*Problem details*
Give back the records that follow exactly, images excluded.

*The data*
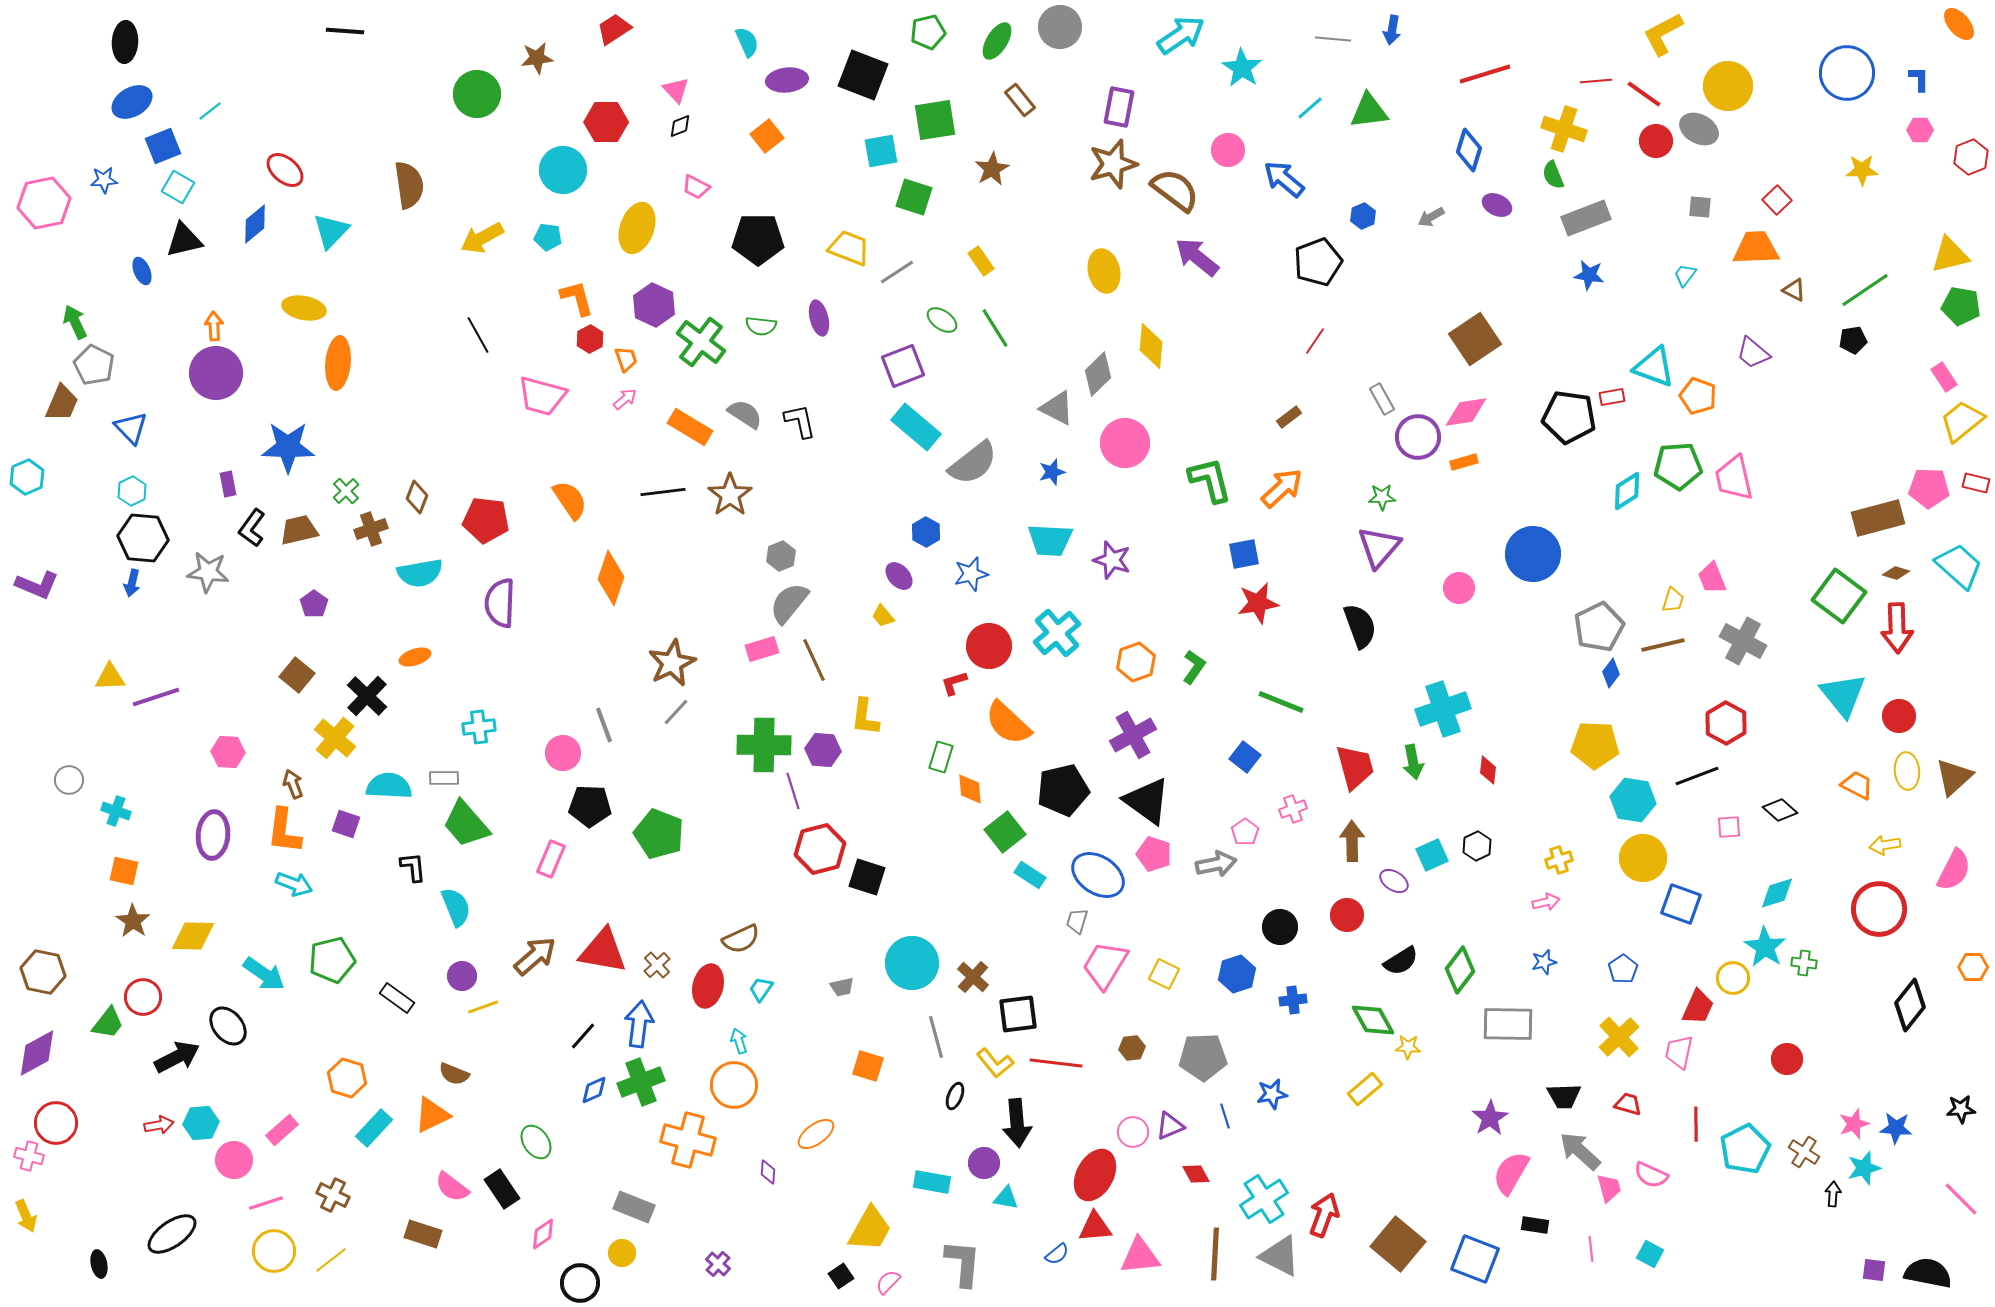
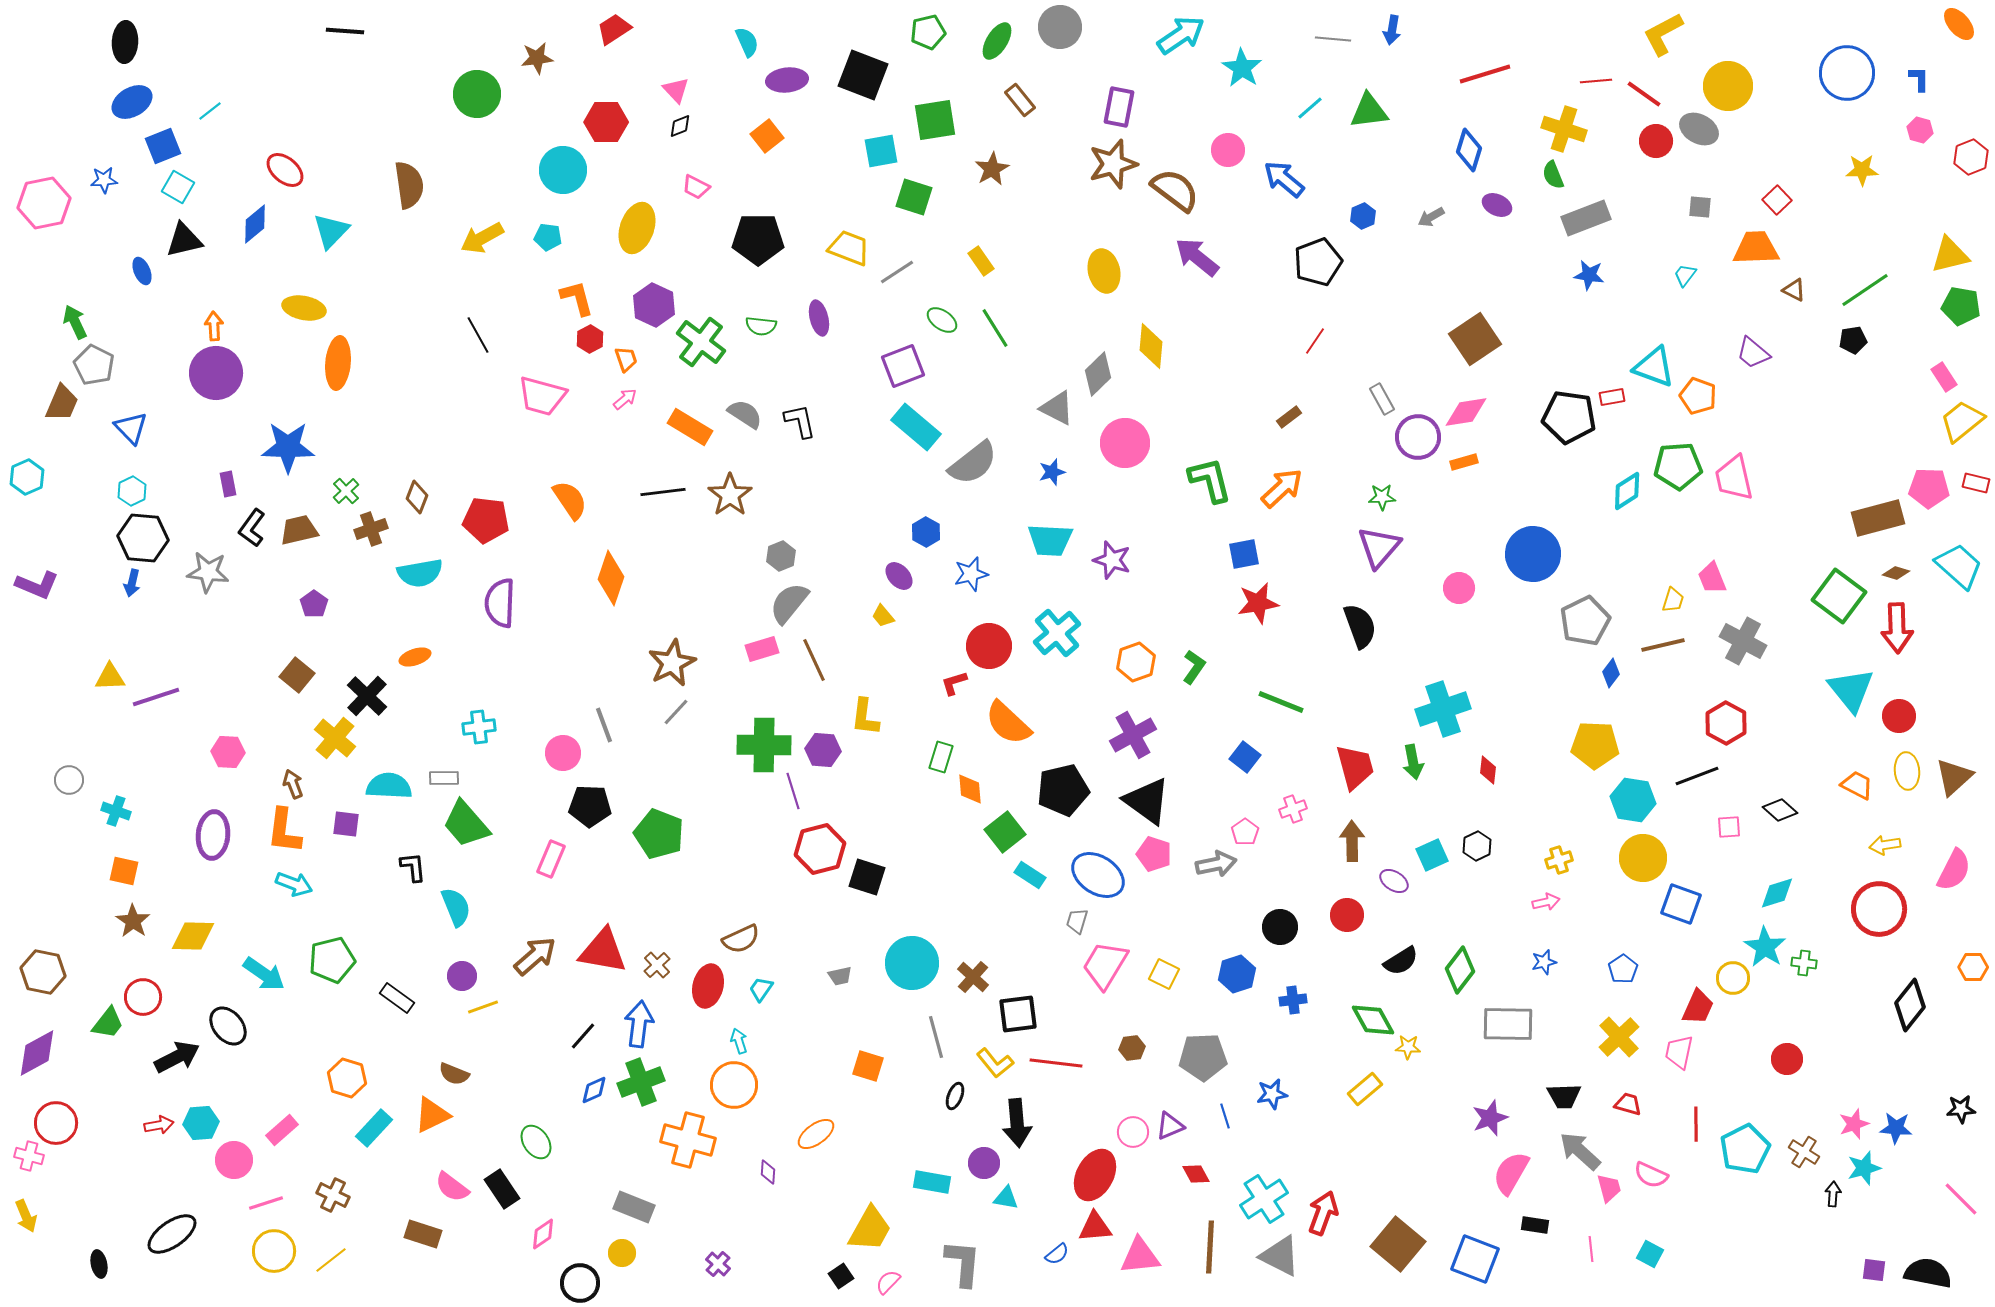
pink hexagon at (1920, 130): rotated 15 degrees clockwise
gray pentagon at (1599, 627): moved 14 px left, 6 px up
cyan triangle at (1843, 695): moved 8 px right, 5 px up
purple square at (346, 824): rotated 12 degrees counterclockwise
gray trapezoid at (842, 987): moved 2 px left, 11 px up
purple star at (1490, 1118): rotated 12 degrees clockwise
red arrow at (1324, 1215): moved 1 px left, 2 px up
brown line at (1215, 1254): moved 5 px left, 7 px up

*Solution to the exercise*
pink hexagon at (1920, 130): rotated 15 degrees clockwise
gray pentagon at (1599, 627): moved 14 px left, 6 px up
cyan triangle at (1843, 695): moved 8 px right, 5 px up
purple square at (346, 824): rotated 12 degrees counterclockwise
gray trapezoid at (842, 987): moved 2 px left, 11 px up
purple star at (1490, 1118): rotated 12 degrees clockwise
red arrow at (1324, 1215): moved 1 px left, 2 px up
brown line at (1215, 1254): moved 5 px left, 7 px up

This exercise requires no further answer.